# Provided records
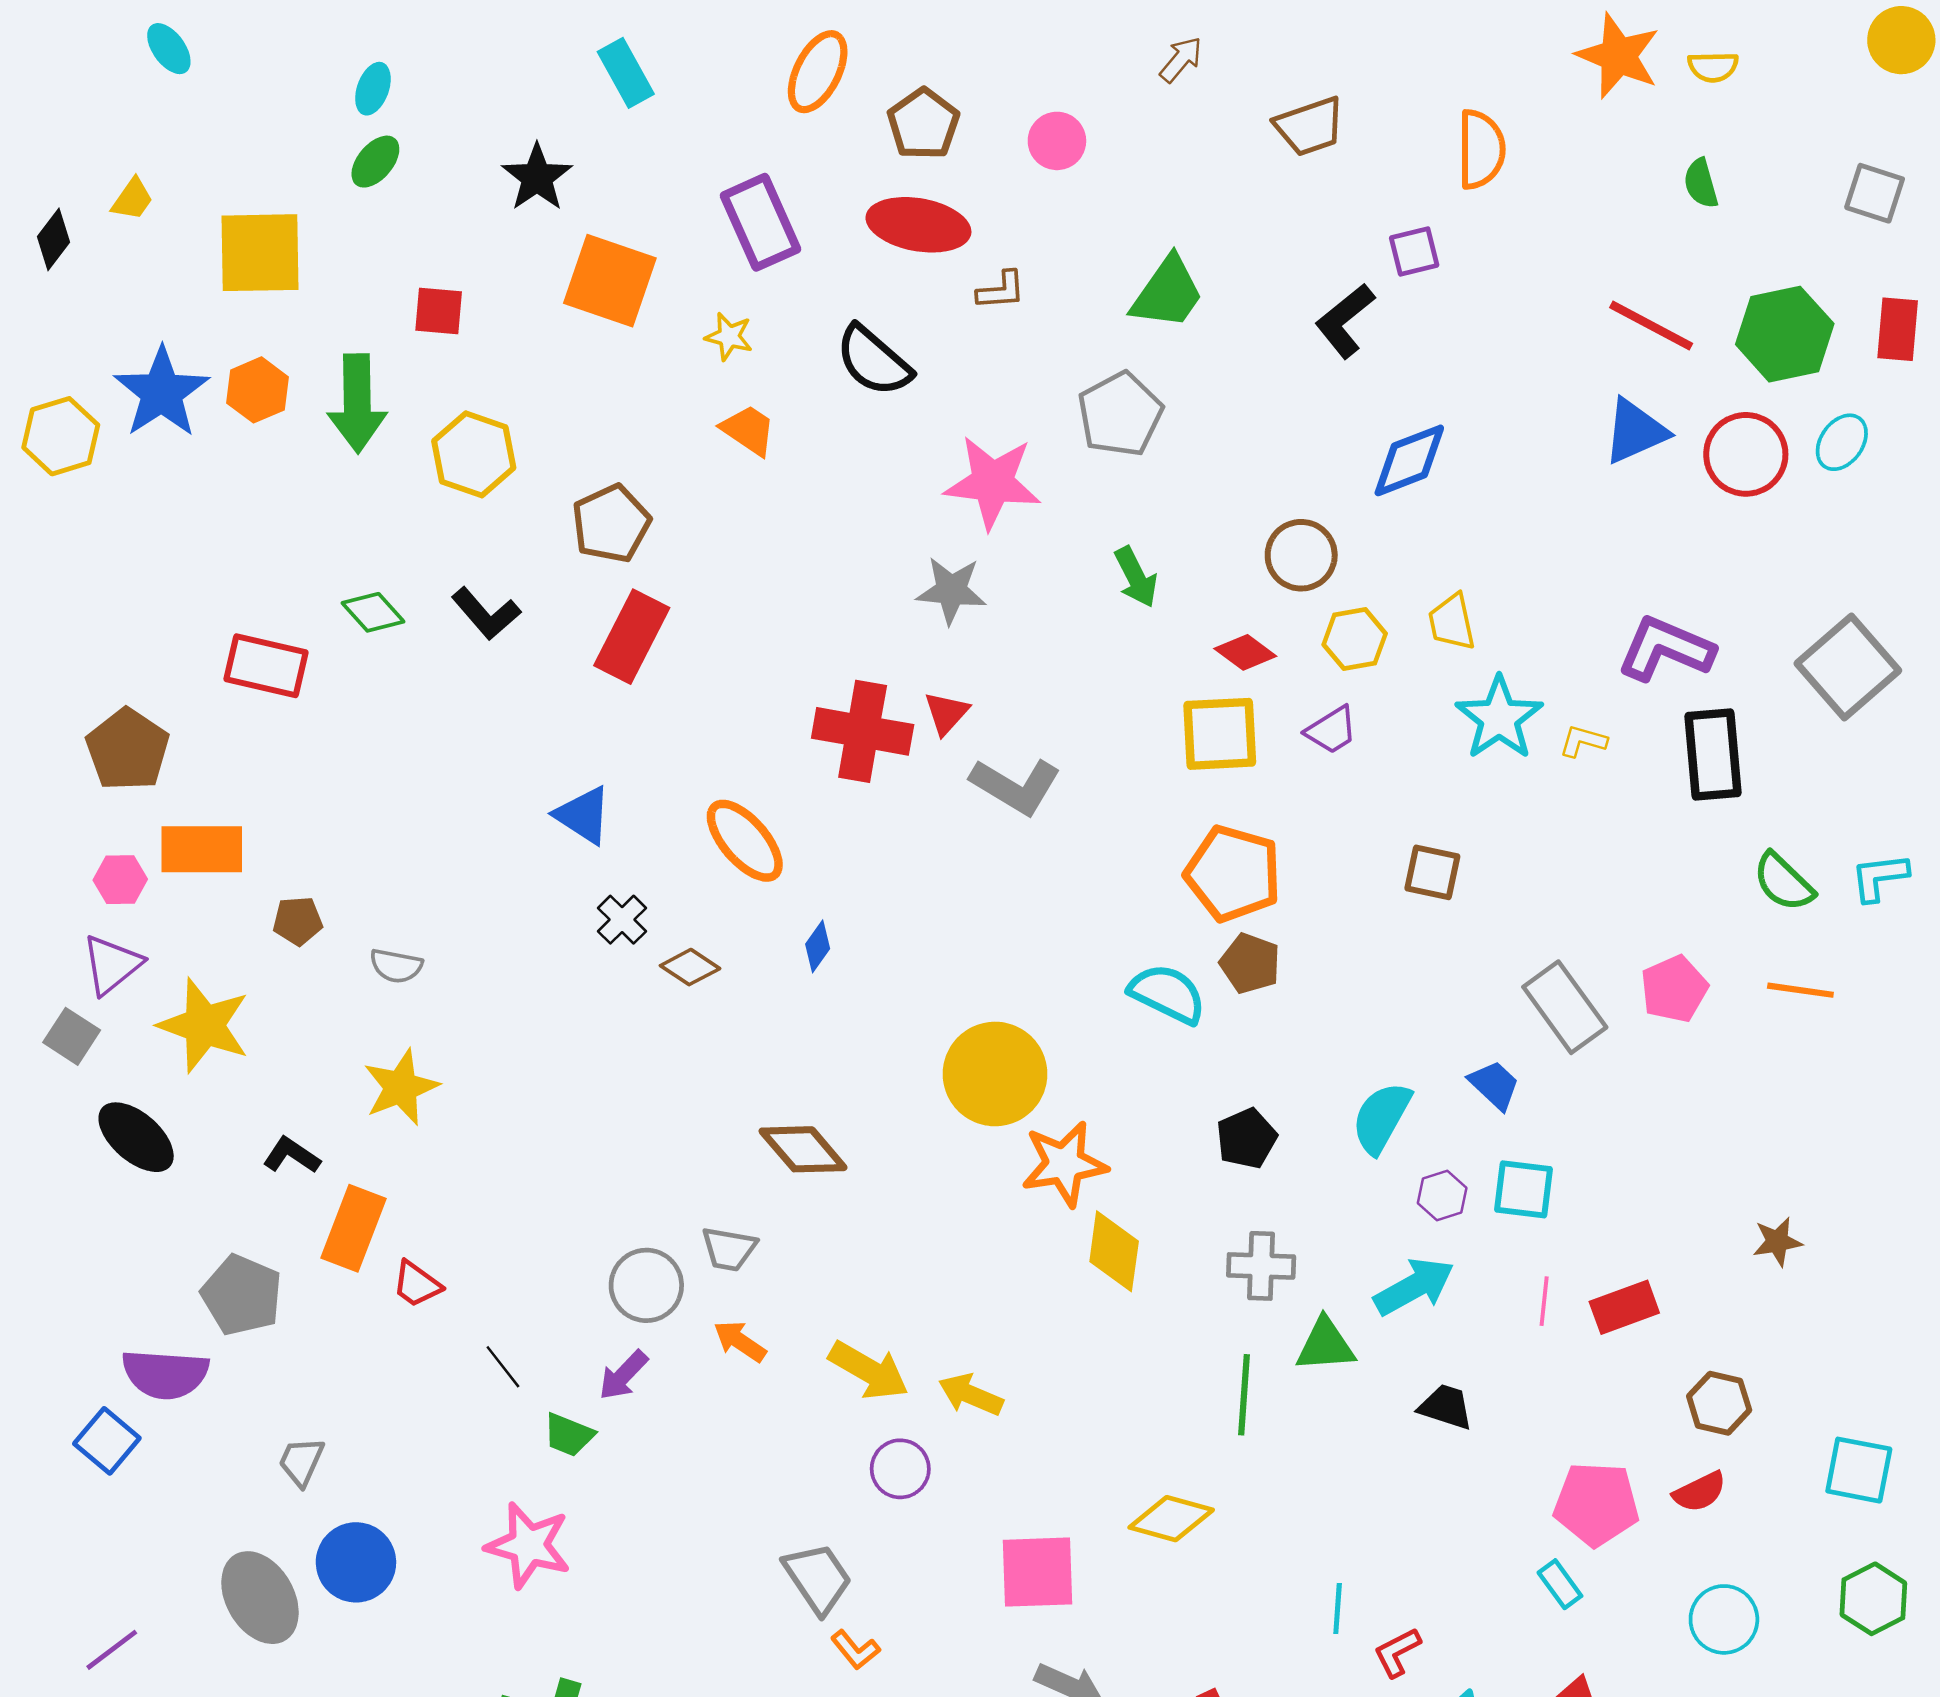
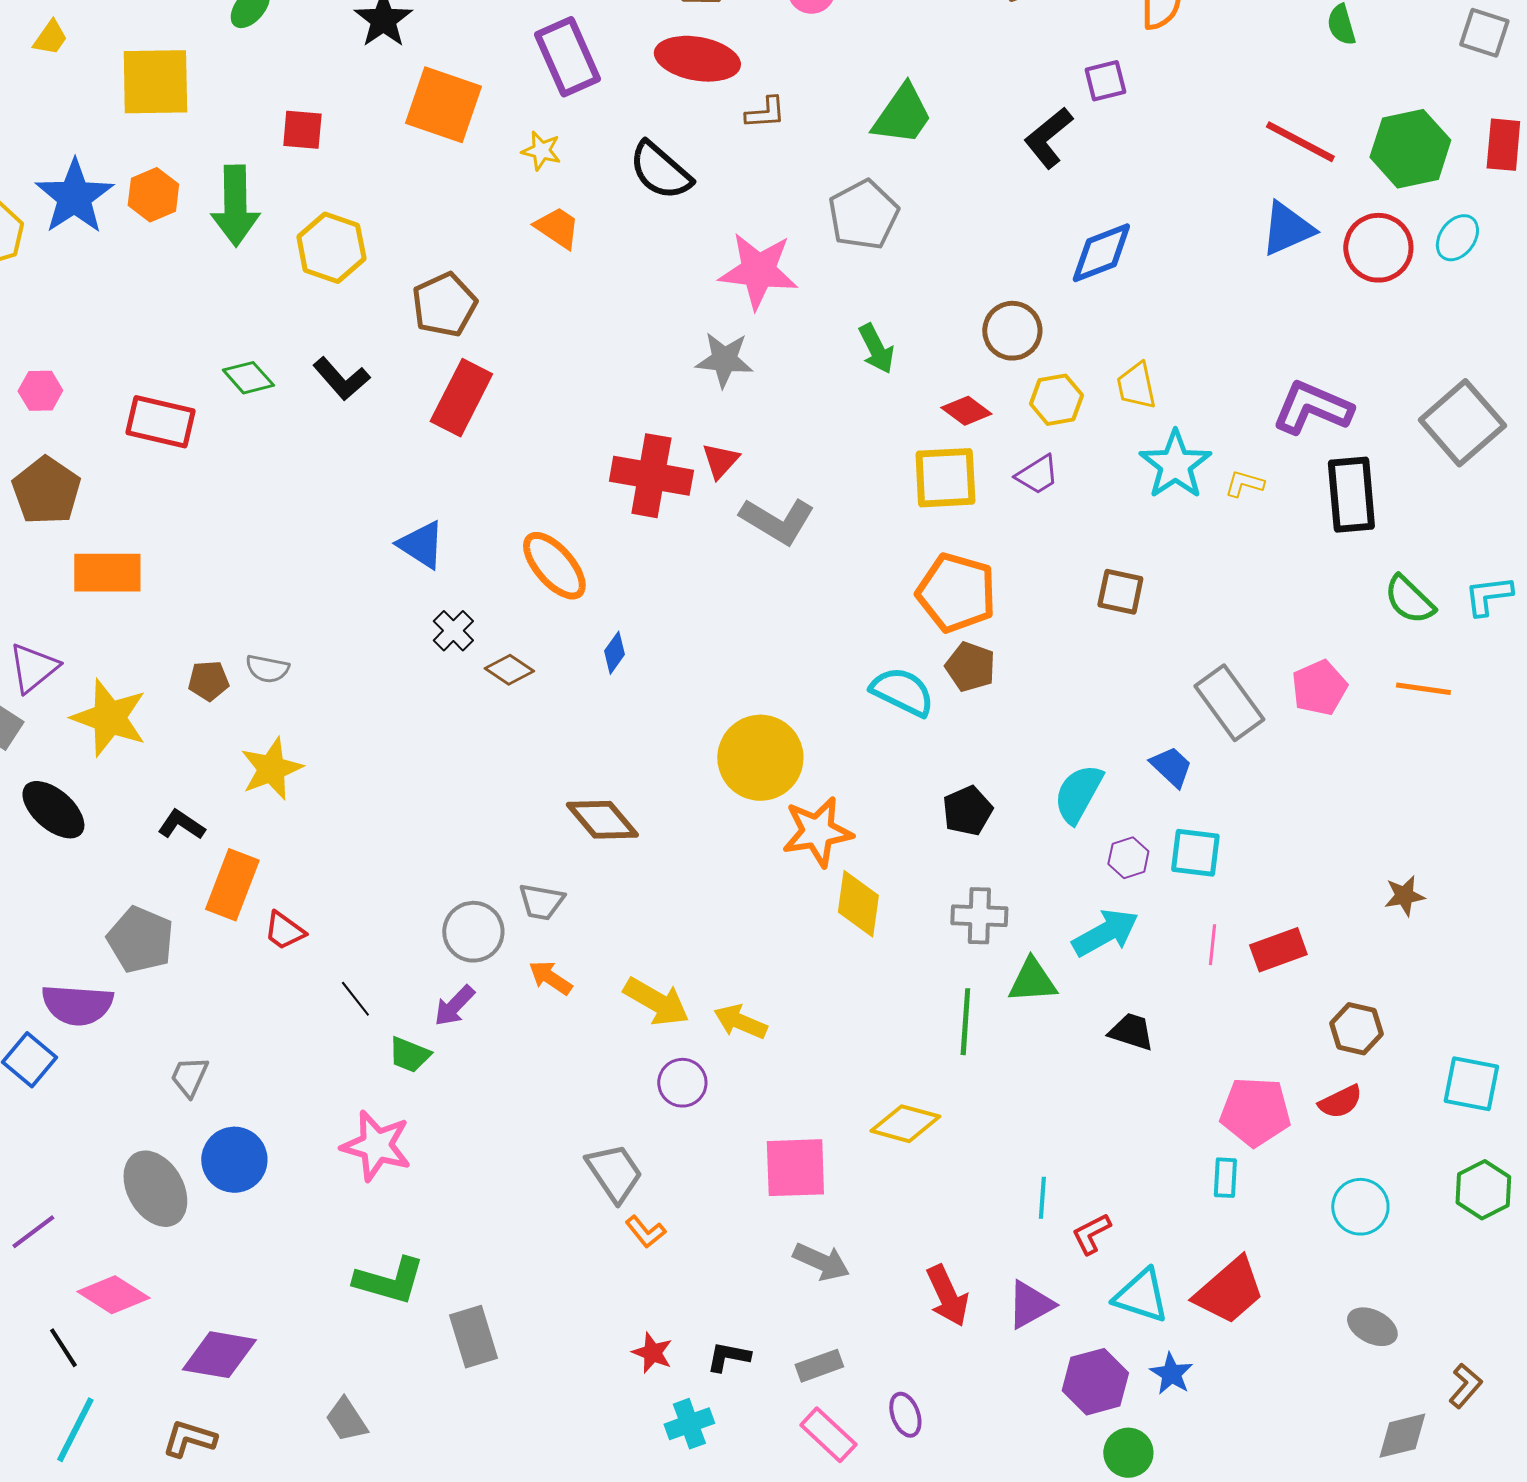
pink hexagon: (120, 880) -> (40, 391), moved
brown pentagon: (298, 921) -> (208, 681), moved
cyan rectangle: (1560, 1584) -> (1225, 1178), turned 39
* * *
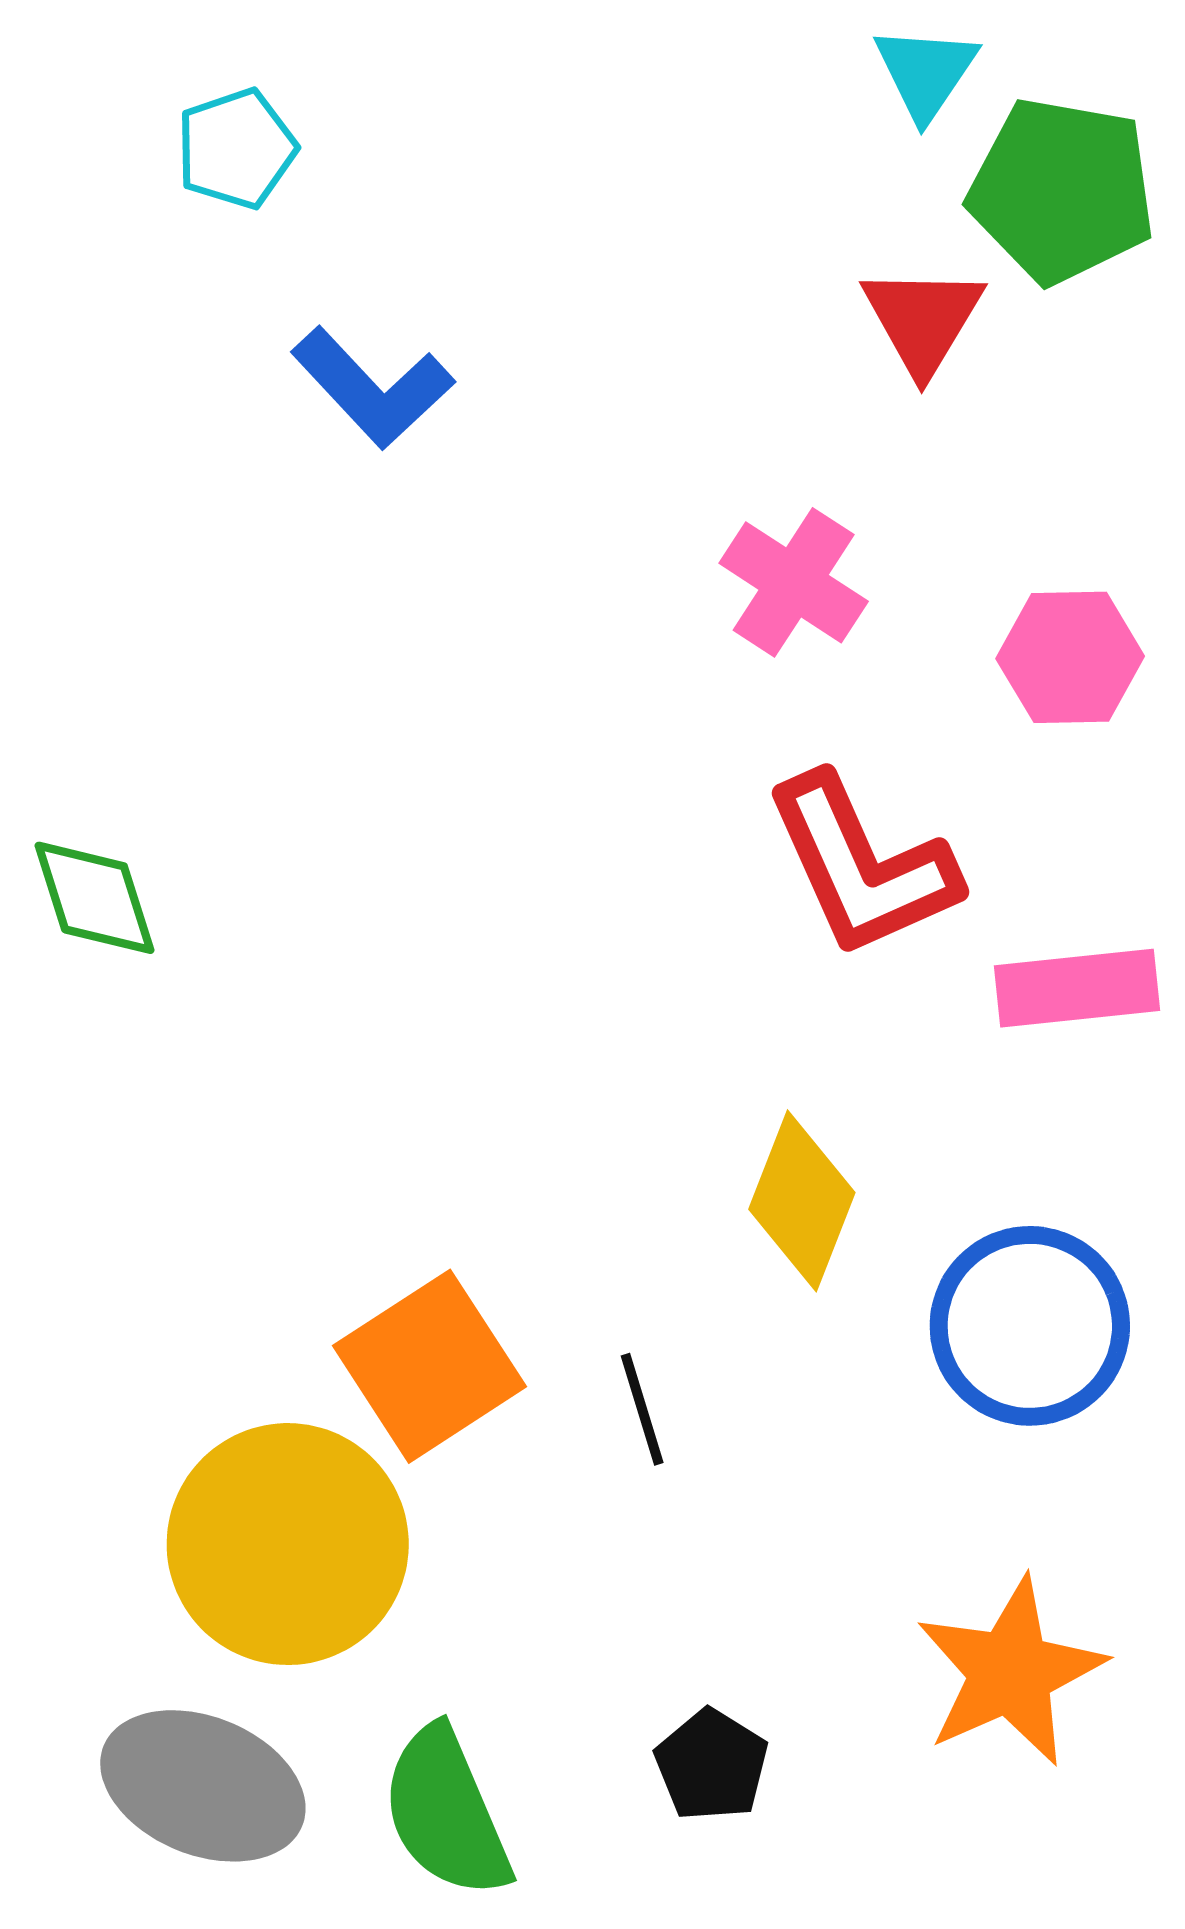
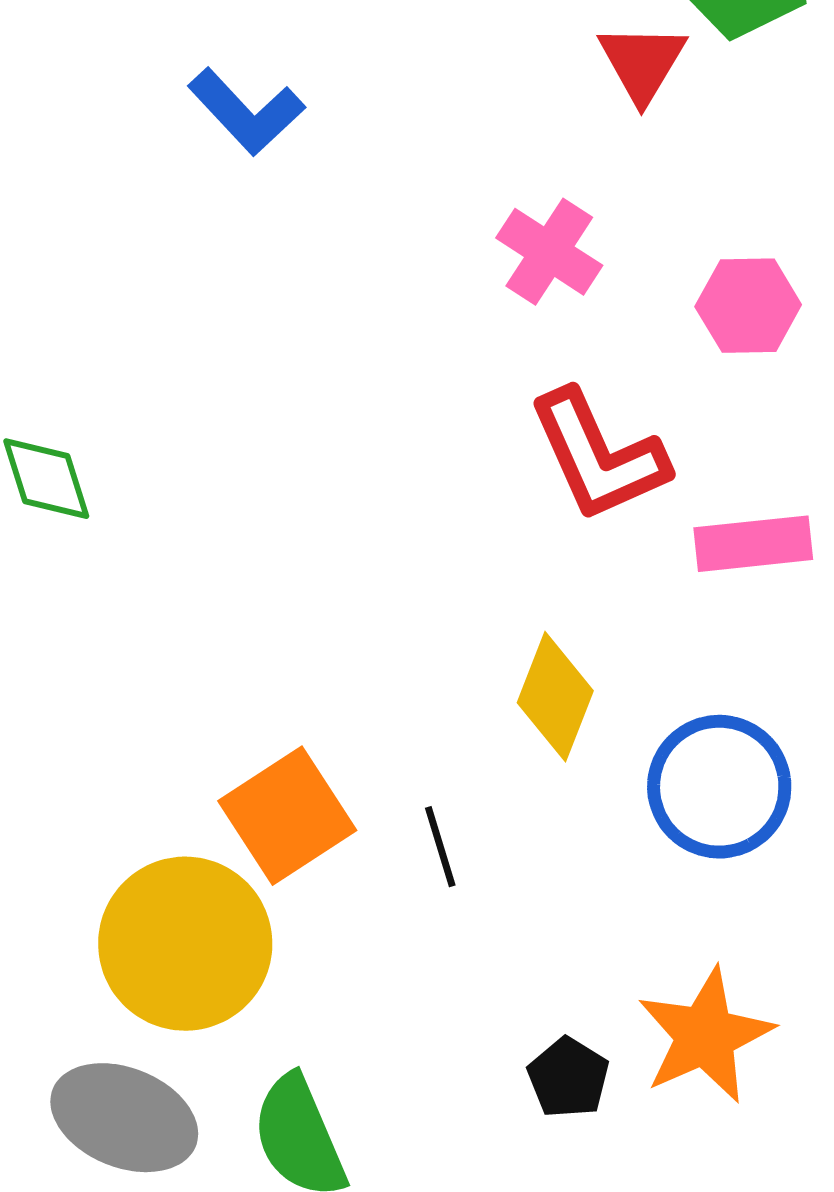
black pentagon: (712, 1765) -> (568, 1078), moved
* * *
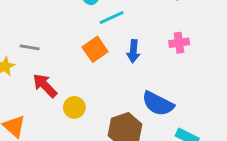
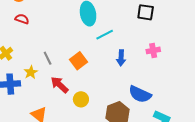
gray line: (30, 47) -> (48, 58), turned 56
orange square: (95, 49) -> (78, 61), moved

# Action item
Go through the material line by line. Show each line that contains the string "pentagon".

# Task solution
brown pentagon: (298, 921) -> (208, 681), moved
black pentagon: (712, 1765) -> (568, 1078), moved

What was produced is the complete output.